### Problem statement
Only the lines holding "MATRIX" are wanted here; copy each from the listing.

### Listed records
——
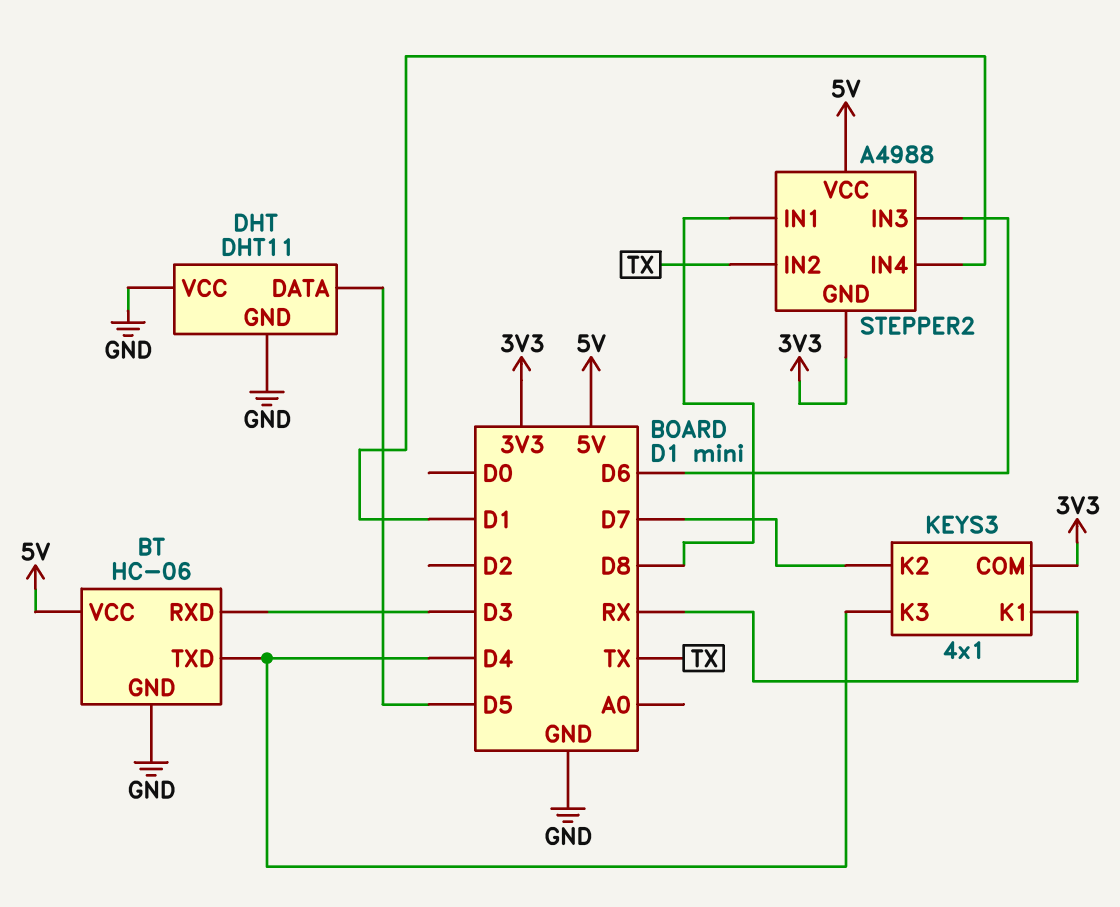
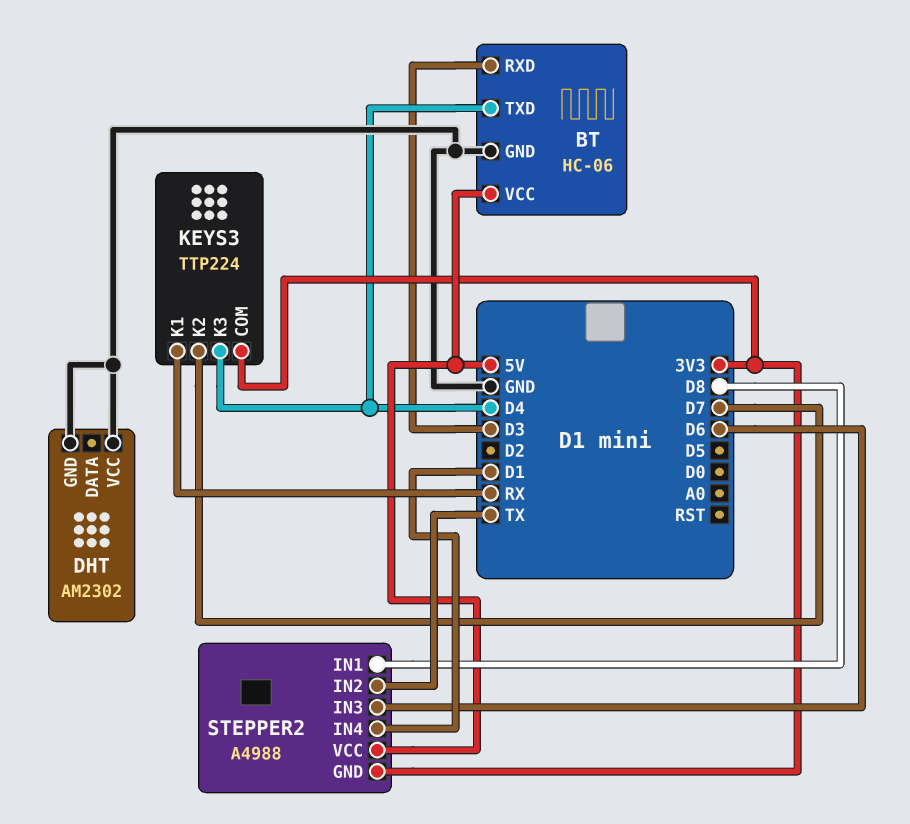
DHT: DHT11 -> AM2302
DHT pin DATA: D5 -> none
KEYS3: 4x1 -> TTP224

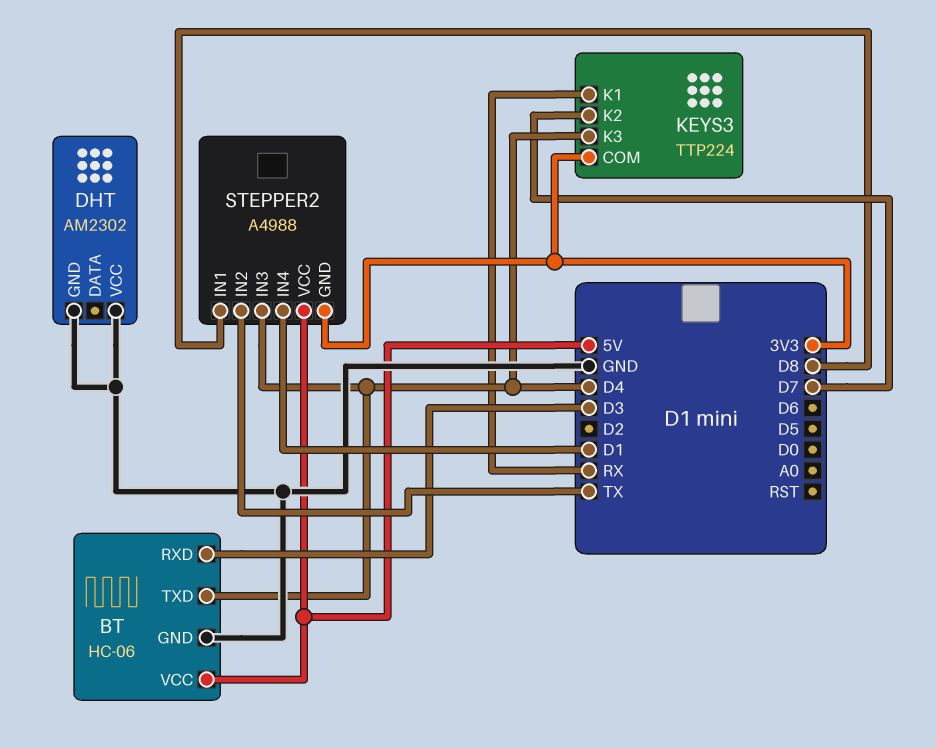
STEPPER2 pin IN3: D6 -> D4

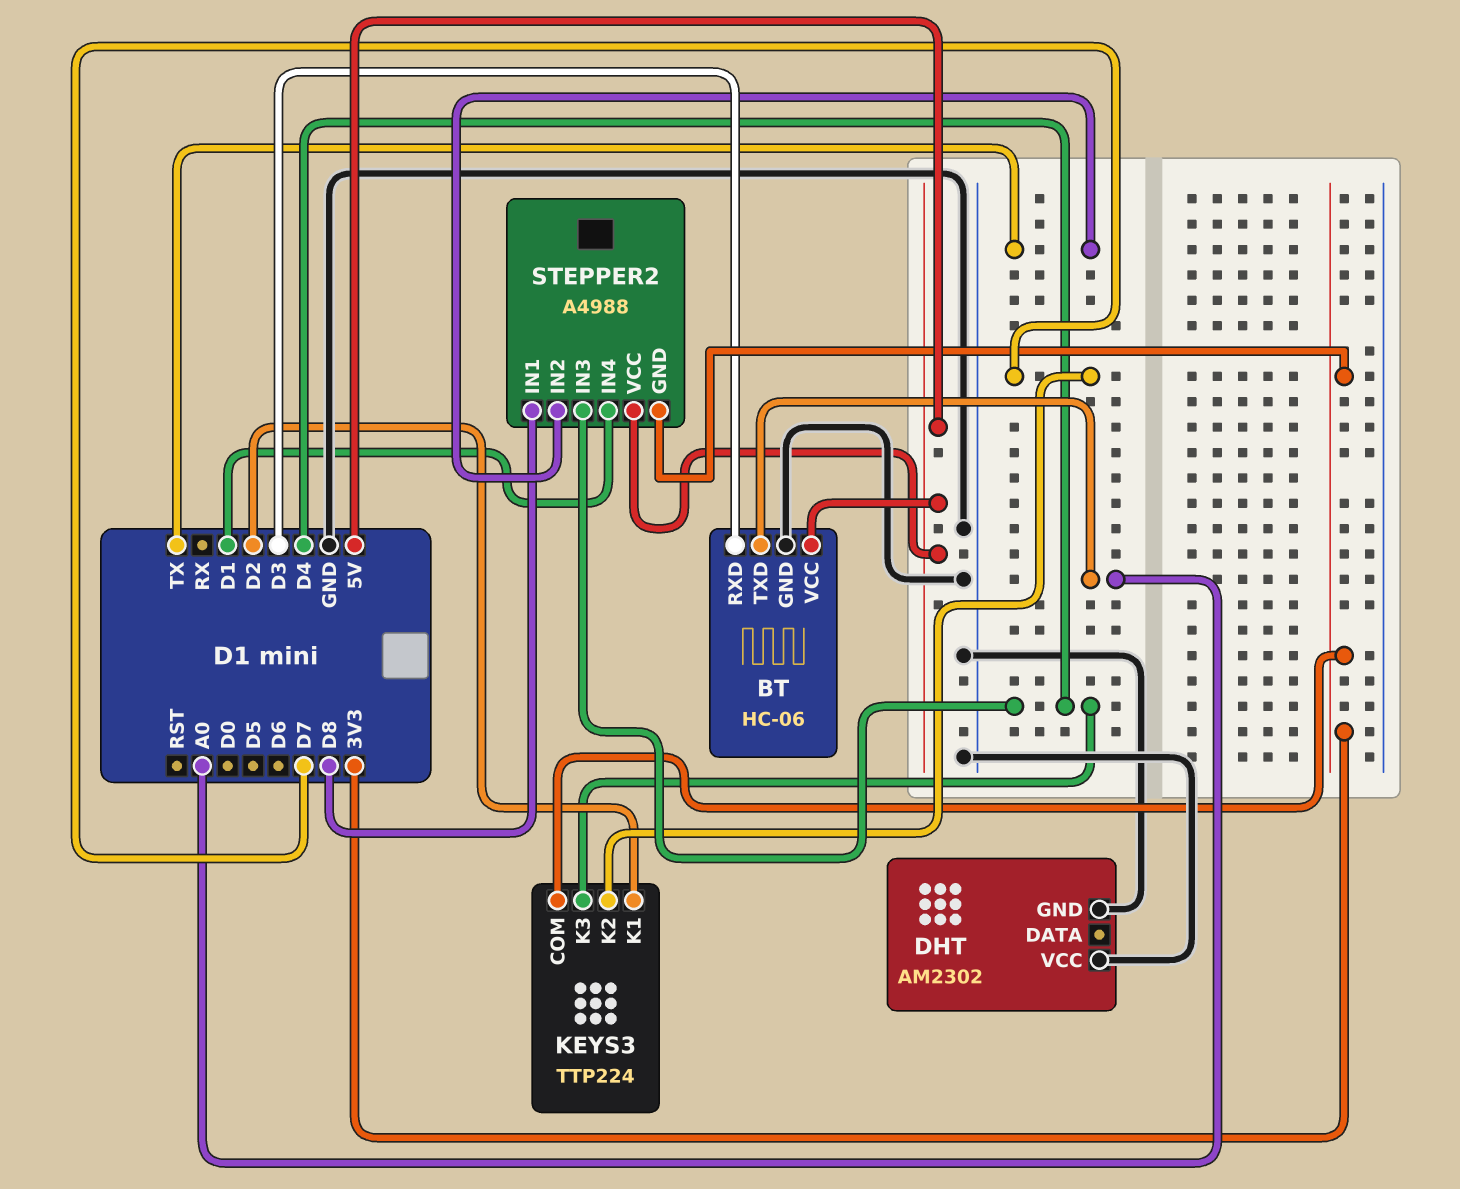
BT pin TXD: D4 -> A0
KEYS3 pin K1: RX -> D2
——
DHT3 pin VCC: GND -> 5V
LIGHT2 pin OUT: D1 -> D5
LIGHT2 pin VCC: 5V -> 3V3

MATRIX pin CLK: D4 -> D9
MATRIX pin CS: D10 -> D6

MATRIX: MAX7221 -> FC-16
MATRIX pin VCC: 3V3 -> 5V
——
### Exercise solution
MATRIX pin CLK: D4 -> D9
MATRIX pin CS: D10 -> D6
MATRIX: MAX7221 -> FC-16
MATRIX pin VCC: 3V3 -> 5V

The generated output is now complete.